» **Input data**:
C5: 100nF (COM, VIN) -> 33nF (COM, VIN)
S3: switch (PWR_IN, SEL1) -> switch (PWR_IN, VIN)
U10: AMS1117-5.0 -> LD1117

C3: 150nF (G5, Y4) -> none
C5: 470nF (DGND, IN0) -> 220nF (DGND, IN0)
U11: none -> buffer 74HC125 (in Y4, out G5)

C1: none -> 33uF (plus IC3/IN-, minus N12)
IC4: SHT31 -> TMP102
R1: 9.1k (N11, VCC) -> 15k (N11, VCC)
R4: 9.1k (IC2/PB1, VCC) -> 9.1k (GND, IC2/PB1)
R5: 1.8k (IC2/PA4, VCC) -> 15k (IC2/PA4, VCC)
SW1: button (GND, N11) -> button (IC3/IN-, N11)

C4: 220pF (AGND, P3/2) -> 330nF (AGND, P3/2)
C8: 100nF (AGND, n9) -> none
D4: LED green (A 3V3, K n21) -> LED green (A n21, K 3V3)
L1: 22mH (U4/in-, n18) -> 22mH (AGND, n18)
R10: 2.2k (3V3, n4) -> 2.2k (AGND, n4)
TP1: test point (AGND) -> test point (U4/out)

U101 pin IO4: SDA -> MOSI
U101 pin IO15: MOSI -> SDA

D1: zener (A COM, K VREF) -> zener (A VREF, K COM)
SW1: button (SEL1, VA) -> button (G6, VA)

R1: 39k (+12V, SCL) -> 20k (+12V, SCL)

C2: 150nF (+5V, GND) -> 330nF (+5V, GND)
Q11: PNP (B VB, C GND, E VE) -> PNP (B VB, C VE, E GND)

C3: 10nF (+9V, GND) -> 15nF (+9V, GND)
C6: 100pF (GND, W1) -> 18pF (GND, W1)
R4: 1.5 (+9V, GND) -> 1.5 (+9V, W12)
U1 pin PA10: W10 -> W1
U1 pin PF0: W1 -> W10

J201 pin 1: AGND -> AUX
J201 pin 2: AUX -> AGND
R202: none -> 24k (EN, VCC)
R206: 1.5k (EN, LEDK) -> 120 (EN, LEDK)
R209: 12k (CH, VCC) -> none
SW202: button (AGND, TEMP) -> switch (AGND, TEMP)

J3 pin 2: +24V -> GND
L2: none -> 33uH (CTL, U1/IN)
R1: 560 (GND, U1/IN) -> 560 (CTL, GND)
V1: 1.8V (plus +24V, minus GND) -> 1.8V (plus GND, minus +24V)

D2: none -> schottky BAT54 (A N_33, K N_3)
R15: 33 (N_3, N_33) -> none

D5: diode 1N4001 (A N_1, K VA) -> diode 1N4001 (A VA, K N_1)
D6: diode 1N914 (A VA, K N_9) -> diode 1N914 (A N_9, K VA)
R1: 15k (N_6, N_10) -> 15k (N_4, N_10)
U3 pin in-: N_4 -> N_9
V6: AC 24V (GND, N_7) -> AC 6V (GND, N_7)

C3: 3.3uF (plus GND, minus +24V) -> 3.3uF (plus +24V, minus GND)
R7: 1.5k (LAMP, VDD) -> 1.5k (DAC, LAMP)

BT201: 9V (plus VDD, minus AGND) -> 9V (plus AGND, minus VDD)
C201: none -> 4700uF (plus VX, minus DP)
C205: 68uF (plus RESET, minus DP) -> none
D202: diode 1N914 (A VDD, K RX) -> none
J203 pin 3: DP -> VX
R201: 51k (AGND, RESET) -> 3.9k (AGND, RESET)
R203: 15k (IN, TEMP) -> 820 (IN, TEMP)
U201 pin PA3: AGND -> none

» **What you are asked to do**:
Output every record above exactly as it was given.

» **Response area**:
C5: 100nF (COM, VIN) -> 33nF (COM, VIN)
S3: switch (PWR_IN, SEL1) -> switch (PWR_IN, VIN)
U10: AMS1117-5.0 -> LD1117

C3: 150nF (G5, Y4) -> none
C5: 470nF (DGND, IN0) -> 220nF (DGND, IN0)
U11: none -> buffer 74HC125 (in Y4, out G5)

C1: none -> 33uF (plus IC3/IN-, minus N12)
IC4: SHT31 -> TMP102
R1: 9.1k (N11, VCC) -> 15k (N11, VCC)
R4: 9.1k (IC2/PB1, VCC) -> 9.1k (GND, IC2/PB1)
R5: 1.8k (IC2/PA4, VCC) -> 15k (IC2/PA4, VCC)
SW1: button (GND, N11) -> button (IC3/IN-, N11)

C4: 220pF (AGND, P3/2) -> 330nF (AGND, P3/2)
C8: 100nF (AGND, n9) -> none
D4: LED green (A 3V3, K n21) -> LED green (A n21, K 3V3)
L1: 22mH (U4/in-, n18) -> 22mH (AGND, n18)
R10: 2.2k (3V3, n4) -> 2.2k (AGND, n4)
TP1: test point (AGND) -> test point (U4/out)

U101 pin IO4: SDA -> MOSI
U101 pin IO15: MOSI -> SDA

D1: zener (A COM, K VREF) -> zener (A VREF, K COM)
SW1: button (SEL1, VA) -> button (G6, VA)

R1: 39k (+12V, SCL) -> 20k (+12V, SCL)

C2: 150nF (+5V, GND) -> 330nF (+5V, GND)
Q11: PNP (B VB, C GND, E VE) -> PNP (B VB, C VE, E GND)

C3: 10nF (+9V, GND) -> 15nF (+9V, GND)
C6: 100pF (GND, W1) -> 18pF (GND, W1)
R4: 1.5 (+9V, GND) -> 1.5 (+9V, W12)
U1 pin PA10: W10 -> W1
U1 pin PF0: W1 -> W10

J201 pin 1: AGND -> AUX
J201 pin 2: AUX -> AGND
R202: none -> 24k (EN, VCC)
R206: 1.5k (EN, LEDK) -> 120 (EN, LEDK)
R209: 12k (CH, VCC) -> none
SW202: button (AGND, TEMP) -> switch (AGND, TEMP)

J3 pin 2: +24V -> GND
L2: none -> 33uH (CTL, U1/IN)
R1: 560 (GND, U1/IN) -> 560 (CTL, GND)
V1: 1.8V (plus +24V, minus GND) -> 1.8V (plus GND, minus +24V)

D2: none -> schottky BAT54 (A N_33, K N_3)
R15: 33 (N_3, N_33) -> none

D5: diode 1N4001 (A N_1, K VA) -> diode 1N4001 (A VA, K N_1)
D6: diode 1N914 (A VA, K N_9) -> diode 1N914 (A N_9, K VA)
R1: 15k (N_6, N_10) -> 15k (N_4, N_10)
U3 pin in-: N_4 -> N_9
V6: AC 24V (GND, N_7) -> AC 6V (GND, N_7)

C3: 3.3uF (plus GND, minus +24V) -> 3.3uF (plus +24V, minus GND)
R7: 1.5k (LAMP, VDD) -> 1.5k (DAC, LAMP)

BT201: 9V (plus VDD, minus AGND) -> 9V (plus AGND, minus VDD)
C201: none -> 4700uF (plus VX, minus DP)
C205: 68uF (plus RESET, minus DP) -> none
D202: diode 1N914 (A VDD, K RX) -> none
J203 pin 3: DP -> VX
R201: 51k (AGND, RESET) -> 3.9k (AGND, RESET)
R203: 15k (IN, TEMP) -> 820 (IN, TEMP)
U201 pin PA3: AGND -> none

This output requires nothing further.